Scene comparison data:

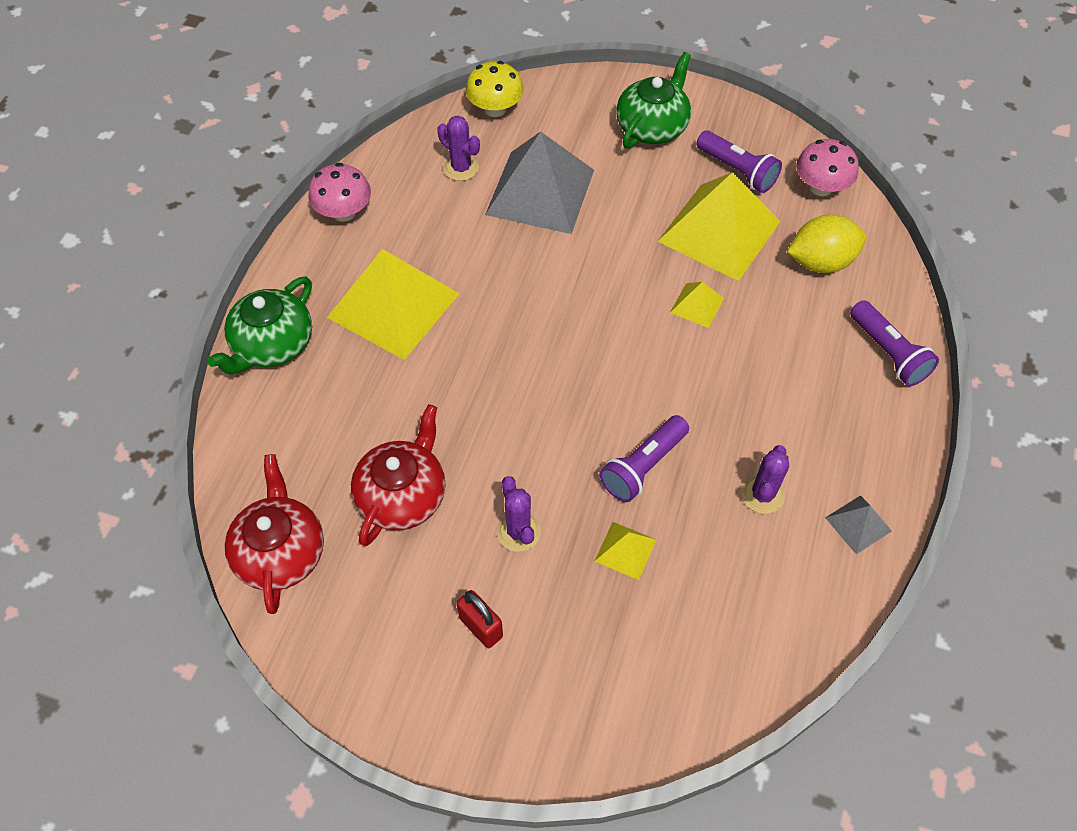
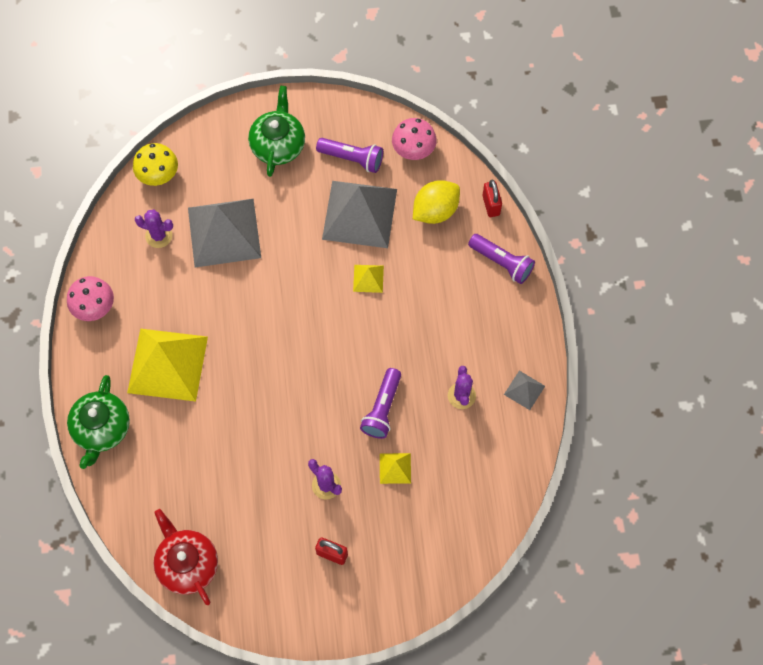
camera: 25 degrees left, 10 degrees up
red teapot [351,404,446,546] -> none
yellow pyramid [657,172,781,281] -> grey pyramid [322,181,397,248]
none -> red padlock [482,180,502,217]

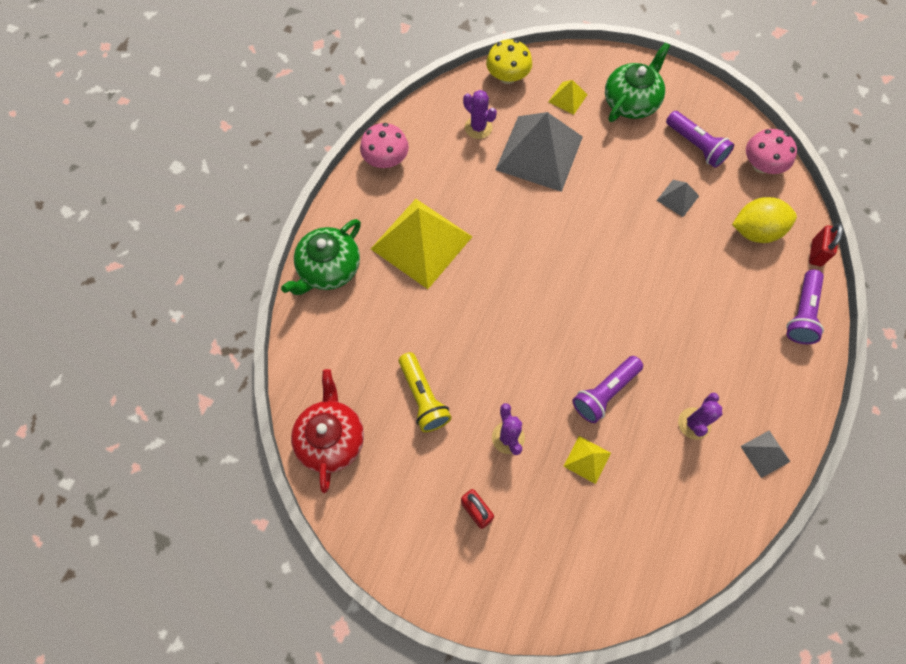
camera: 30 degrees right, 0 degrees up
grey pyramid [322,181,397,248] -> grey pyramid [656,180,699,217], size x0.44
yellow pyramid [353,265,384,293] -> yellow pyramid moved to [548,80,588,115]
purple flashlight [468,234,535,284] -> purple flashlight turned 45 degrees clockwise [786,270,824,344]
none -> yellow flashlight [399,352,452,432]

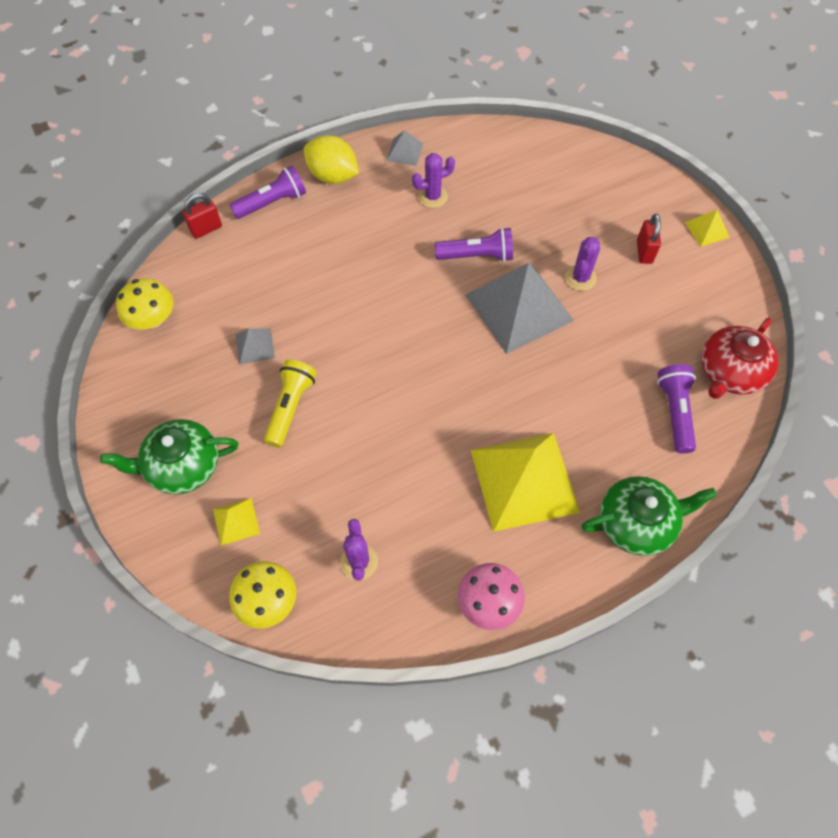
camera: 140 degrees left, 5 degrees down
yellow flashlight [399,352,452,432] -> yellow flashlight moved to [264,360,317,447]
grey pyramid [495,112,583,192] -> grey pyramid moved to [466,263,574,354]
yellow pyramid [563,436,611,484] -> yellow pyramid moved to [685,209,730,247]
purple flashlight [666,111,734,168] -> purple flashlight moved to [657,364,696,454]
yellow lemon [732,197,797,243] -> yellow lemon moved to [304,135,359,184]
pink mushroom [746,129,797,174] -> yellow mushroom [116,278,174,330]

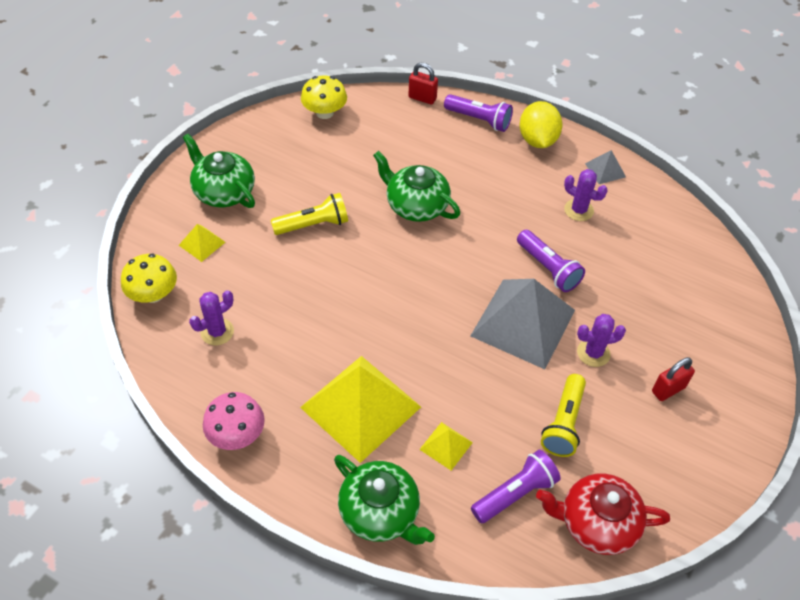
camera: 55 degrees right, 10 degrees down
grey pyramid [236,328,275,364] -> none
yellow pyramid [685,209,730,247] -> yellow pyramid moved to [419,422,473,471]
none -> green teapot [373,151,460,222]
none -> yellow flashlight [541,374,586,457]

---

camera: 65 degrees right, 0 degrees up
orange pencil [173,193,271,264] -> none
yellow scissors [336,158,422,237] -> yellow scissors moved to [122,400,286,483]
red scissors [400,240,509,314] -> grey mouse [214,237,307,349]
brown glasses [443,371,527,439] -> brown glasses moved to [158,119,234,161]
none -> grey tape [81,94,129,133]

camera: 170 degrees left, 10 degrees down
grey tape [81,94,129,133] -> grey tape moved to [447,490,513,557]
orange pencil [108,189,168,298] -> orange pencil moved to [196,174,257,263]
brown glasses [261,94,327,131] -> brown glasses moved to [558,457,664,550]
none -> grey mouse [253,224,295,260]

Activity =
Return only the lines between the one holding "none -> grey tape [81,94,129,133]" and the one holding "none -> grey mouse [253,224,295,260]", inclusive, exactly as they appear above.

Finished task =
none -> grey tape [81,94,129,133]

camera: 170 degrees left, 10 degrees down
grey tape [81,94,129,133] -> grey tape moved to [447,490,513,557]
orange pencil [108,189,168,298] -> orange pencil moved to [196,174,257,263]
brown glasses [261,94,327,131] -> brown glasses moved to [558,457,664,550]
none -> grey mouse [253,224,295,260]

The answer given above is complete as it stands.